DATA PROVIDED
»»

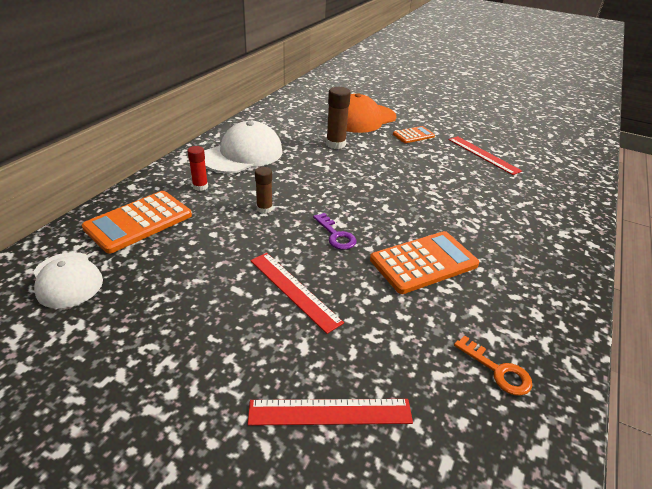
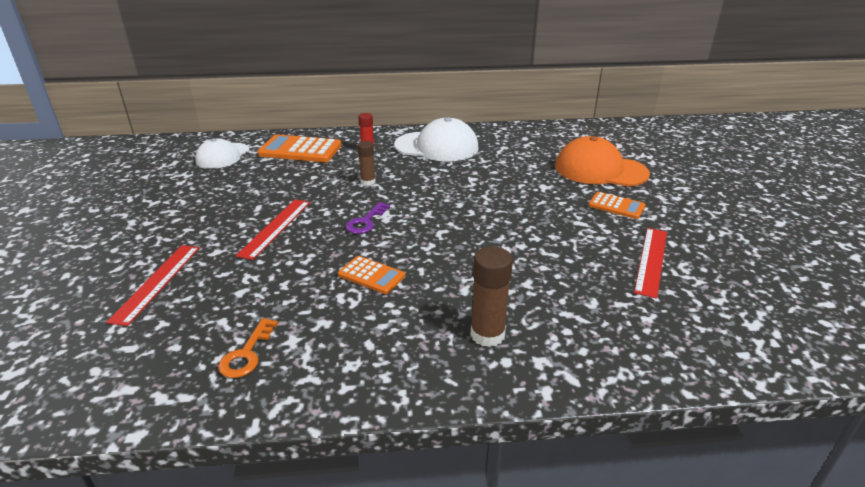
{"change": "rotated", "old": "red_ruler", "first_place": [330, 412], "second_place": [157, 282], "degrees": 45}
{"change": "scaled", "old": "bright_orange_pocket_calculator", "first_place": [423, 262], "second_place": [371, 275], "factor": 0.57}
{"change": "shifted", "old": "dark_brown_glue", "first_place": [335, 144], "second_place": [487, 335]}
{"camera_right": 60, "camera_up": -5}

««

Please transcribe each line above exactly, but leave the images out.

{"change": "rotated", "old": "red_ruler", "first_place": [330, 412], "second_place": [157, 282], "degrees": 45}
{"change": "scaled", "old": "bright_orange_pocket_calculator", "first_place": [423, 262], "second_place": [371, 275], "factor": 0.57}
{"change": "shifted", "old": "dark_brown_glue", "first_place": [335, 144], "second_place": [487, 335]}
{"camera_right": 60, "camera_up": -5}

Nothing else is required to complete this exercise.